## Problem
Go through the data below and copy it exactly, skipping every picture.

------ Materials provided ------

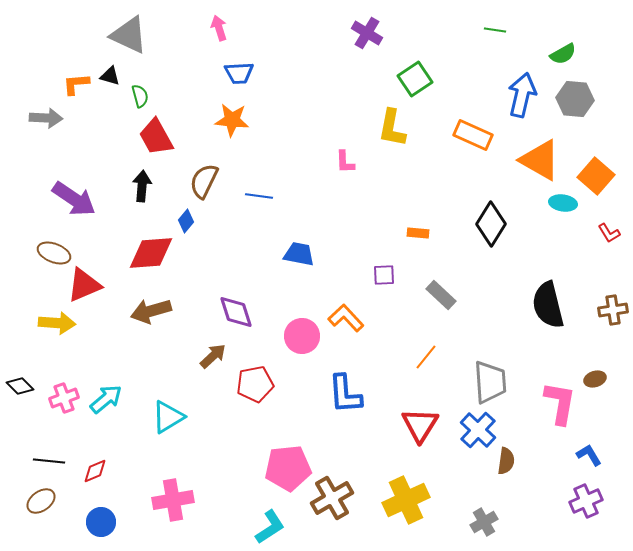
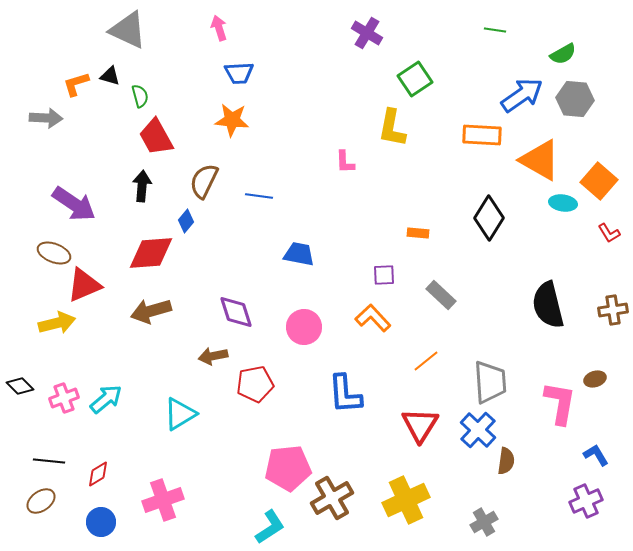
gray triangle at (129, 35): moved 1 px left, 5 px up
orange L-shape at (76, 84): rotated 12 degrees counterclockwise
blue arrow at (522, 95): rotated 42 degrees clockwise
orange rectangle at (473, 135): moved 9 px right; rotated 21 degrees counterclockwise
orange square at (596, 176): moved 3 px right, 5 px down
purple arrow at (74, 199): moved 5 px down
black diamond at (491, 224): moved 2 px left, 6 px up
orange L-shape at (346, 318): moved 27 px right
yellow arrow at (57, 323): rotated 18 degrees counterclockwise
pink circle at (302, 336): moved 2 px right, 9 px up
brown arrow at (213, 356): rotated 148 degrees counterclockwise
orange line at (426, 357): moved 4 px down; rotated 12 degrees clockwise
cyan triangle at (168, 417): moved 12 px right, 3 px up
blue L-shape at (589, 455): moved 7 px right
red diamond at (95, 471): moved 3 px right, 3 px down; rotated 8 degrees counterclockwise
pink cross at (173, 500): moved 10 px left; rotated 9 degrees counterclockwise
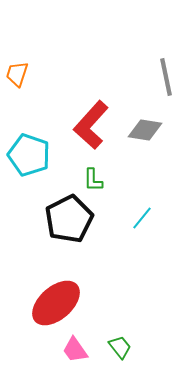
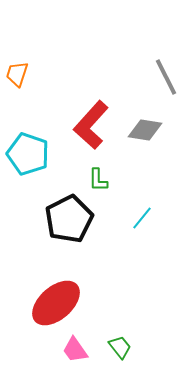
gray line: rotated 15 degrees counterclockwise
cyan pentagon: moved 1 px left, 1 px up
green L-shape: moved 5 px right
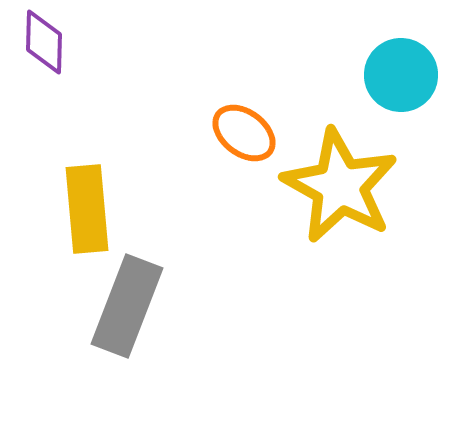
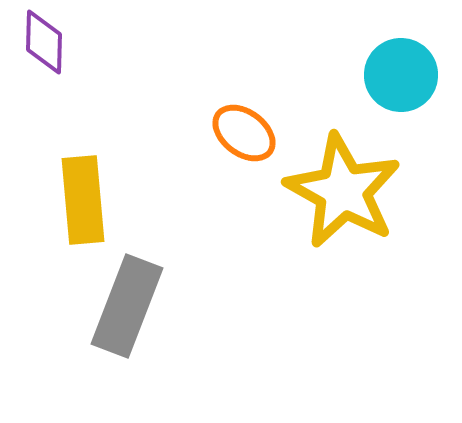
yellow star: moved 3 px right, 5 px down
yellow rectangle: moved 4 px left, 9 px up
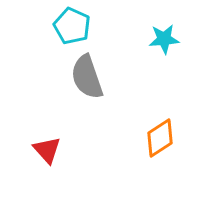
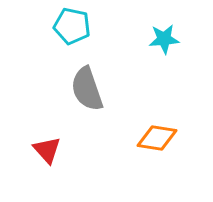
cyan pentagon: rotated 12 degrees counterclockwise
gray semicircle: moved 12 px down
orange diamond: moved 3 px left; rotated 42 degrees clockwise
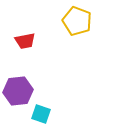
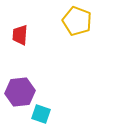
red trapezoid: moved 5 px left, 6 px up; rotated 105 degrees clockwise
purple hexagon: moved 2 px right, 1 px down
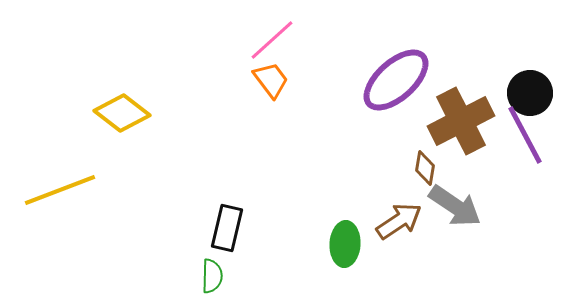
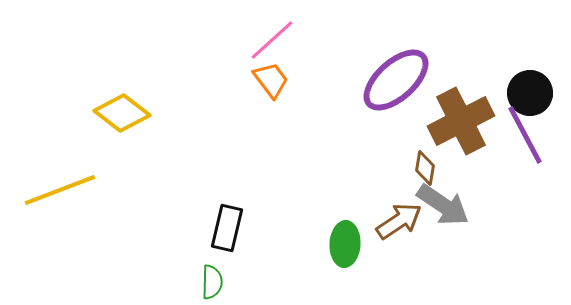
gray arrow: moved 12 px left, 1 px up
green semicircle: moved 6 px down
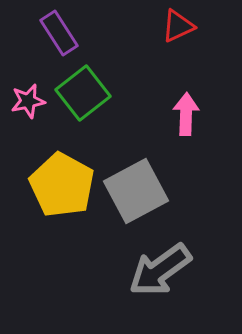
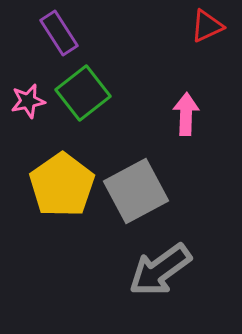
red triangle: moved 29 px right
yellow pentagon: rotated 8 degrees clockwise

------

## Response below
gray triangle at (129, 35): moved 1 px left, 5 px up
orange L-shape at (76, 84): rotated 12 degrees counterclockwise
blue arrow at (522, 95): rotated 42 degrees clockwise
orange rectangle at (473, 135): moved 9 px right; rotated 21 degrees counterclockwise
orange square at (596, 176): moved 3 px right, 5 px down
purple arrow at (74, 199): moved 5 px down
black diamond at (491, 224): moved 2 px left, 6 px up
orange L-shape at (346, 318): moved 27 px right
yellow arrow at (57, 323): rotated 18 degrees counterclockwise
pink circle at (302, 336): moved 2 px right, 9 px up
brown arrow at (213, 356): rotated 148 degrees counterclockwise
orange line at (426, 357): moved 4 px down; rotated 12 degrees clockwise
cyan triangle at (168, 417): moved 12 px right, 3 px up
blue L-shape at (589, 455): moved 7 px right
red diamond at (95, 471): moved 3 px right, 3 px down; rotated 8 degrees counterclockwise
pink cross at (173, 500): moved 10 px left; rotated 9 degrees counterclockwise
gray line: rotated 15 degrees counterclockwise
cyan pentagon: moved 1 px left, 1 px up
green L-shape: moved 5 px right
yellow star: moved 3 px right, 5 px down
yellow rectangle: moved 4 px left, 9 px up
cyan pentagon: rotated 12 degrees counterclockwise
gray semicircle: moved 12 px down
orange diamond: moved 3 px left; rotated 42 degrees clockwise
red trapezoid: moved 5 px left, 6 px up; rotated 105 degrees clockwise
purple hexagon: moved 2 px right, 1 px down
gray arrow: moved 12 px left, 1 px up
green semicircle: moved 6 px down
red triangle: moved 29 px right
yellow pentagon: rotated 8 degrees clockwise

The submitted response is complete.